**Task description:** Copy every line of the data below exactly as given, except for the pictures.

Stored items from a collection
=== Section Start ===

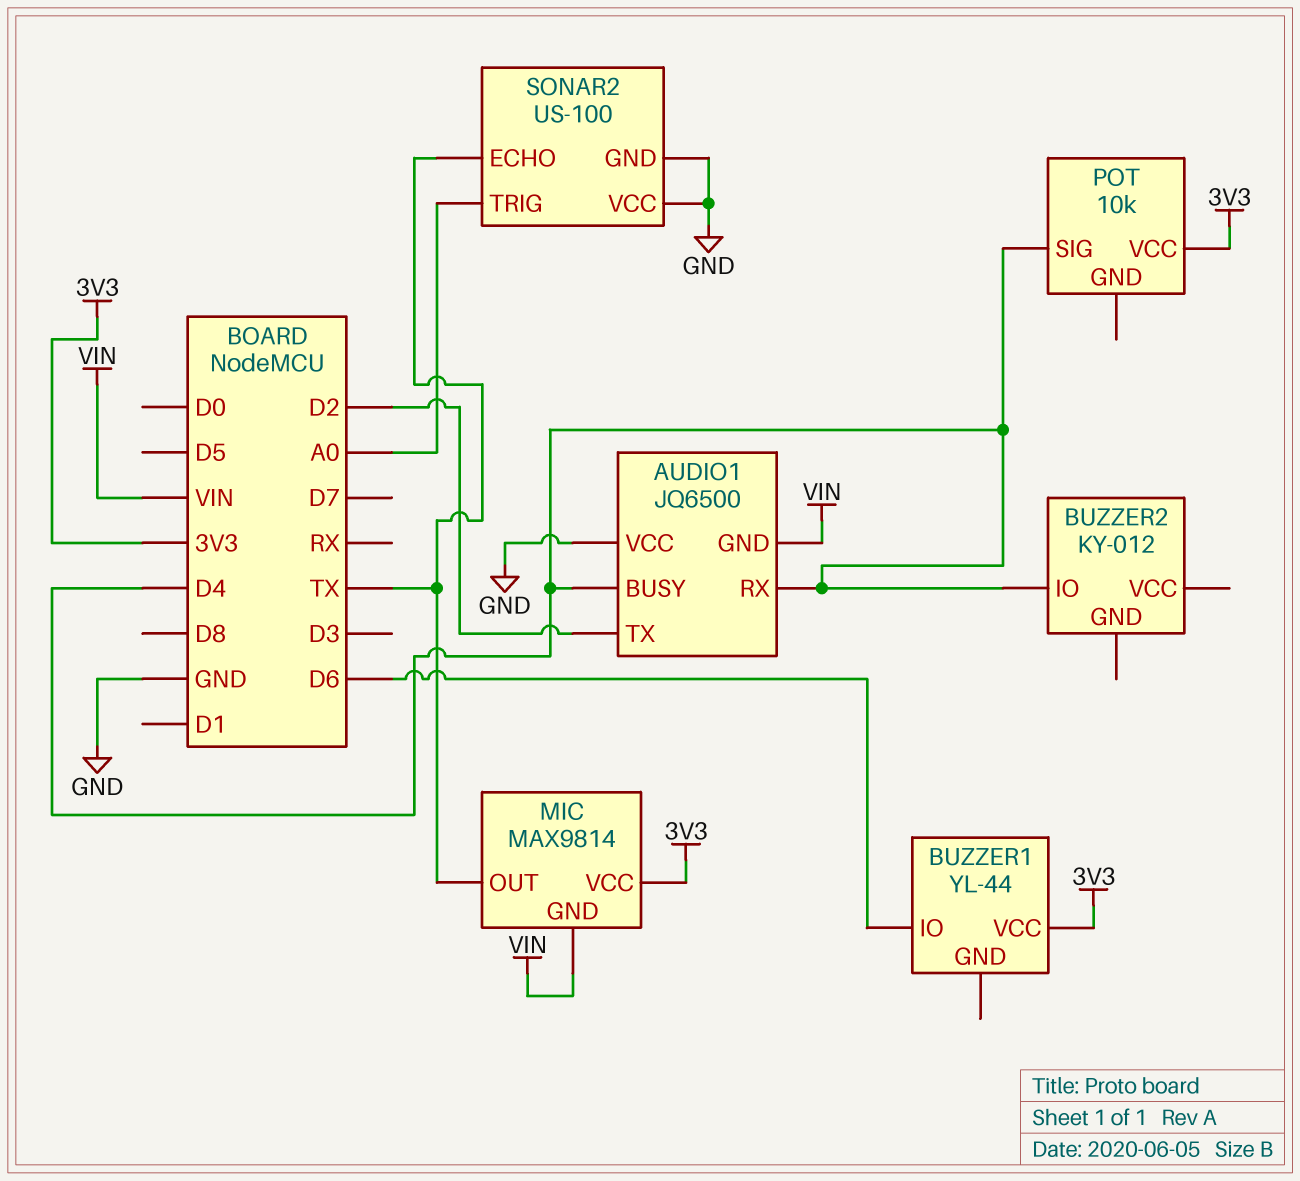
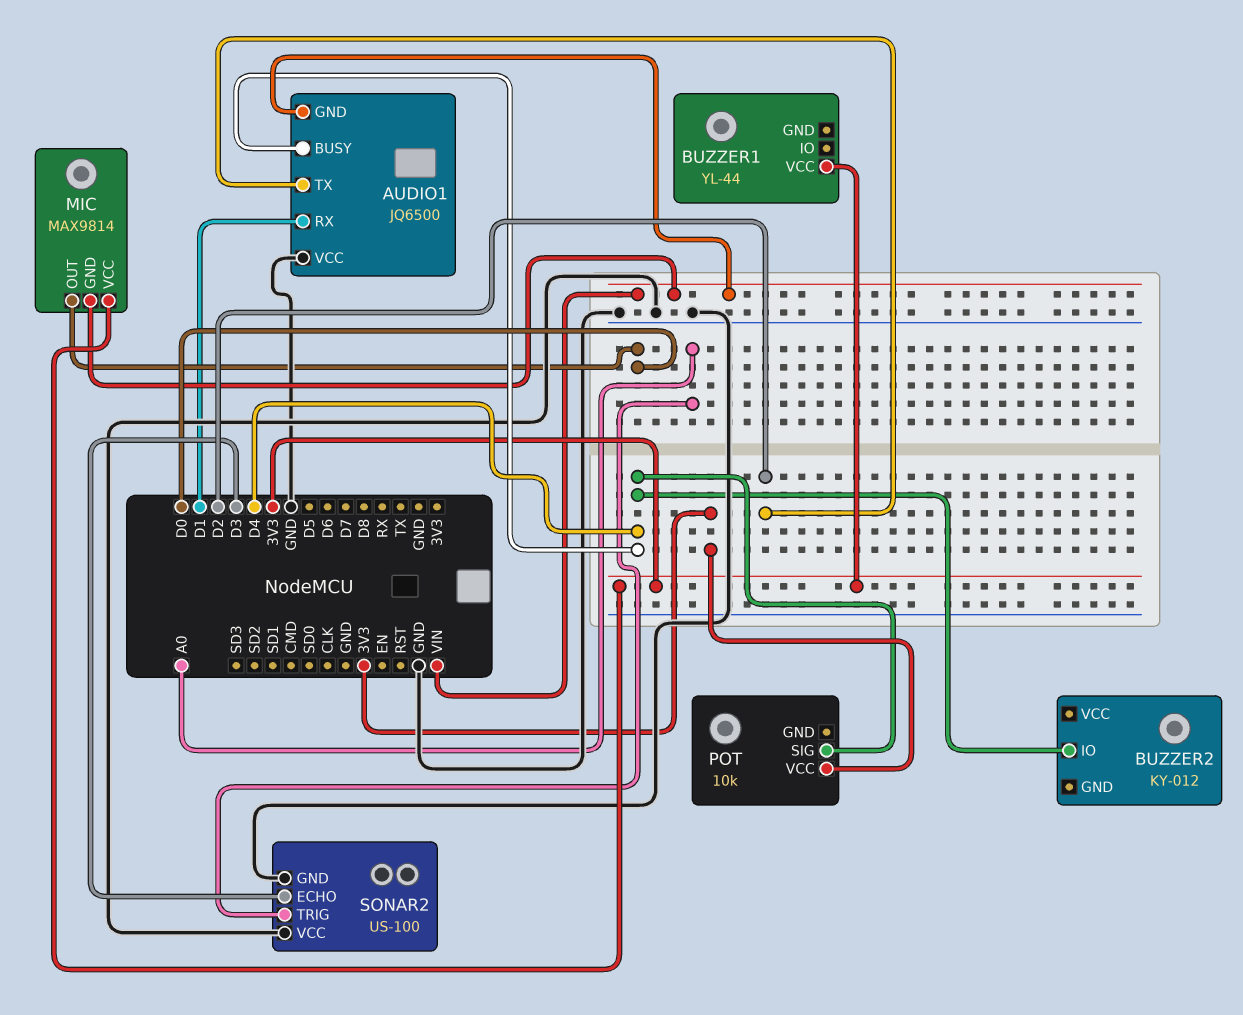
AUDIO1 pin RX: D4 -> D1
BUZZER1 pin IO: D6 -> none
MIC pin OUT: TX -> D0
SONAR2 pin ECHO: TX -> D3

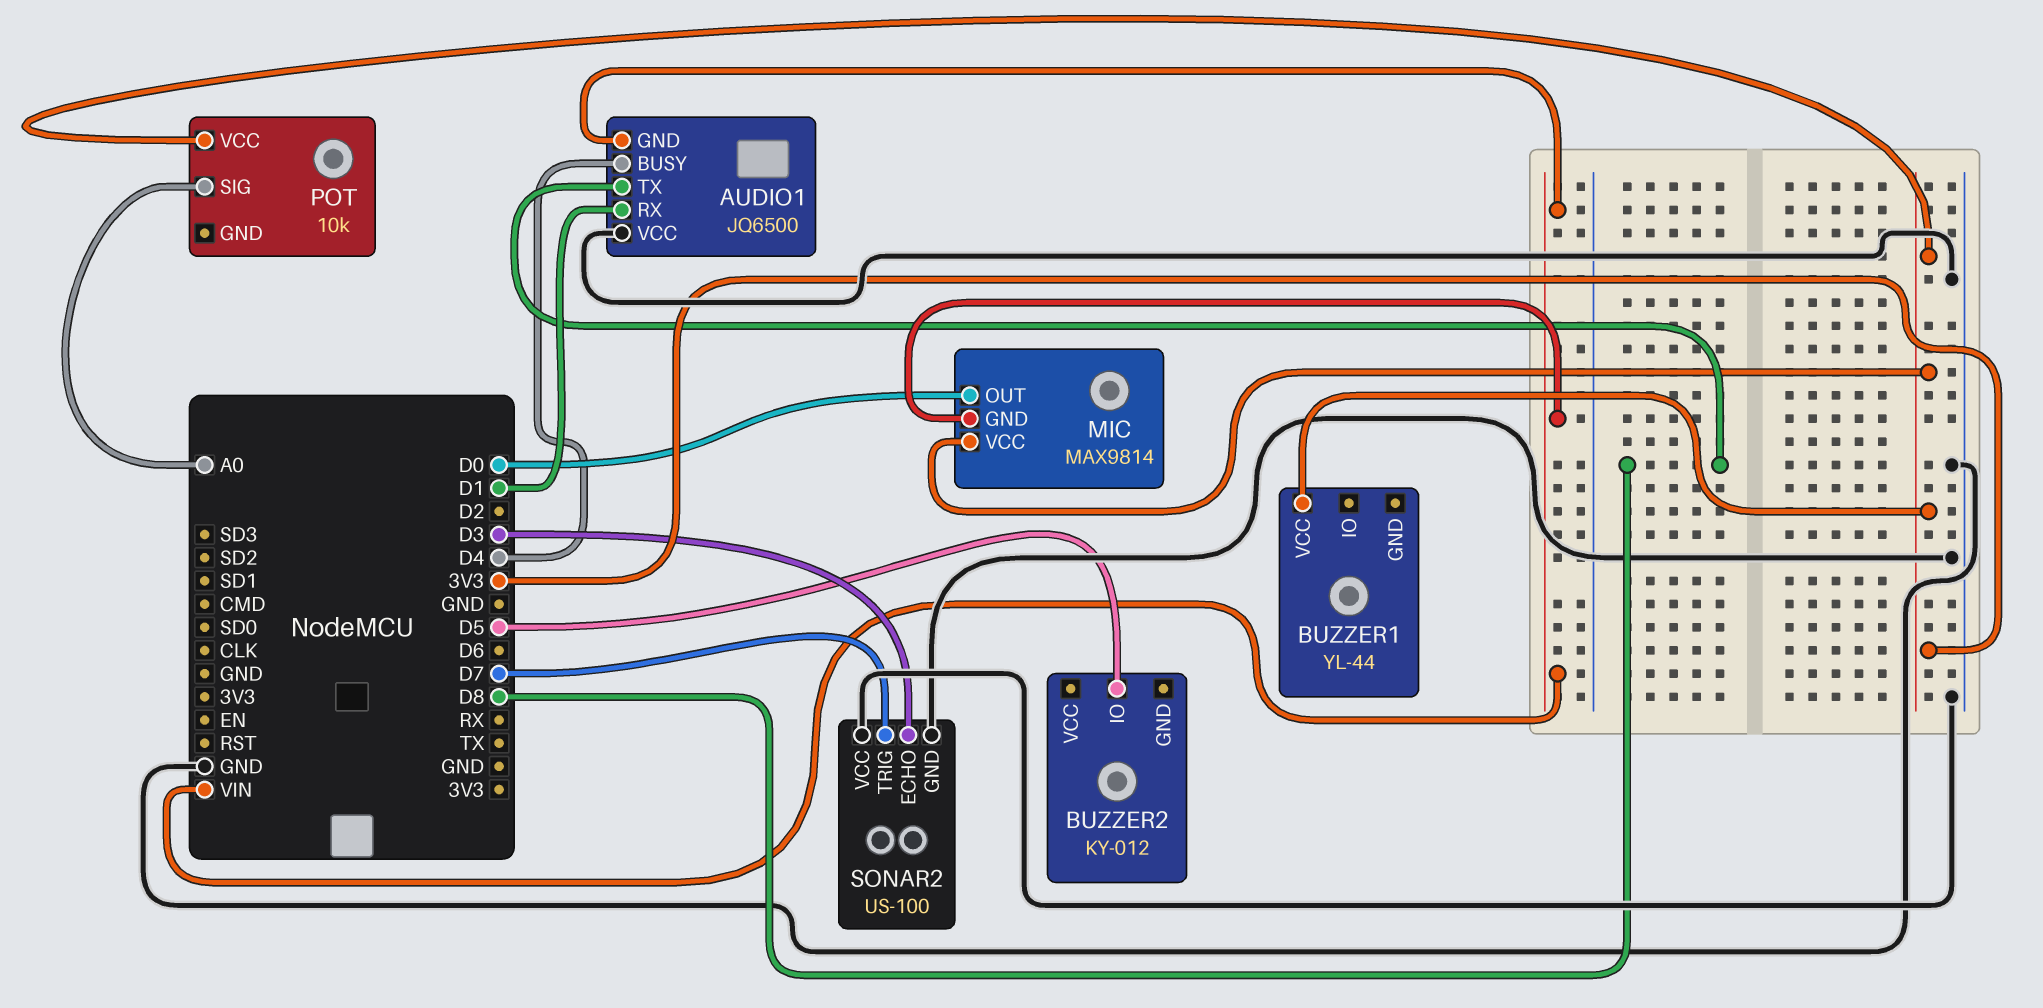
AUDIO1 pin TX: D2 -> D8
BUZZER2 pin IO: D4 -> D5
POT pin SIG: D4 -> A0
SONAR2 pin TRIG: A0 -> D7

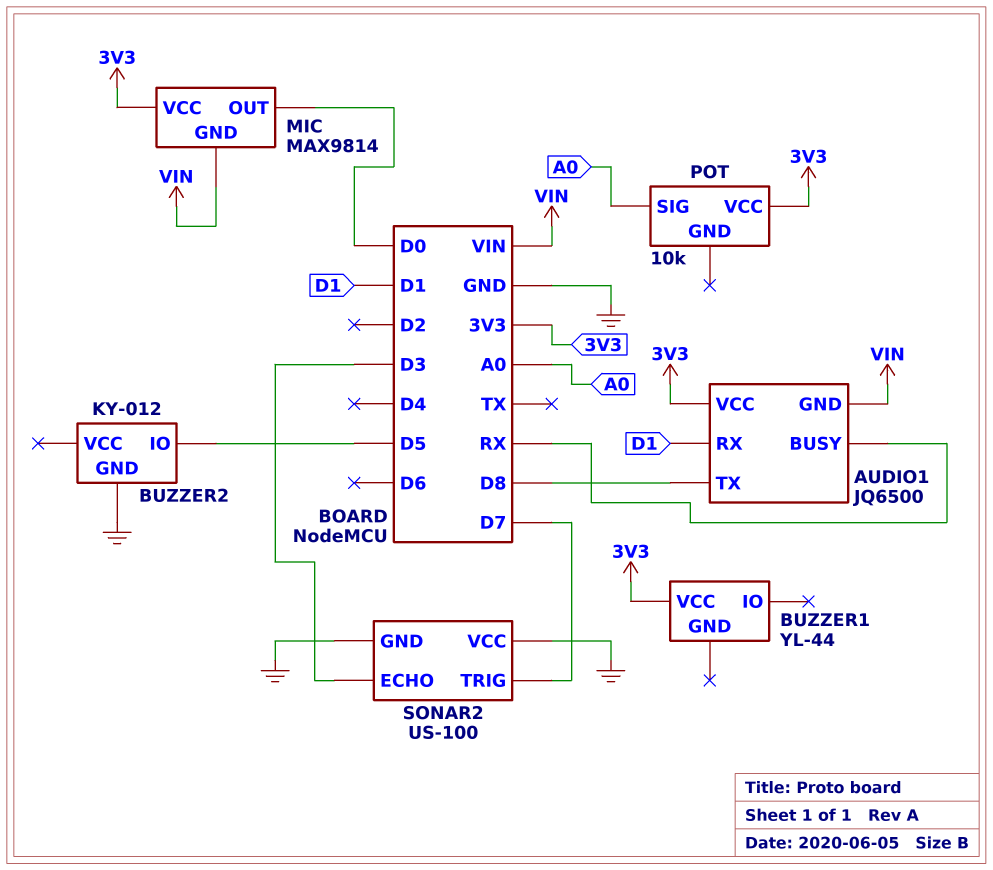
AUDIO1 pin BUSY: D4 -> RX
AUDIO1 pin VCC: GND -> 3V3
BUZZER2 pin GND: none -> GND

=== Section End ===

**Problem solution:**
AUDIO1 pin RX: D4 -> D1
BUZZER1 pin IO: D6 -> none
MIC pin OUT: TX -> D0
SONAR2 pin ECHO: TX -> D3

AUDIO1 pin TX: D2 -> D8
BUZZER2 pin IO: D4 -> D5
POT pin SIG: D4 -> A0
SONAR2 pin TRIG: A0 -> D7

AUDIO1 pin BUSY: D4 -> RX
AUDIO1 pin VCC: GND -> 3V3
BUZZER2 pin GND: none -> GND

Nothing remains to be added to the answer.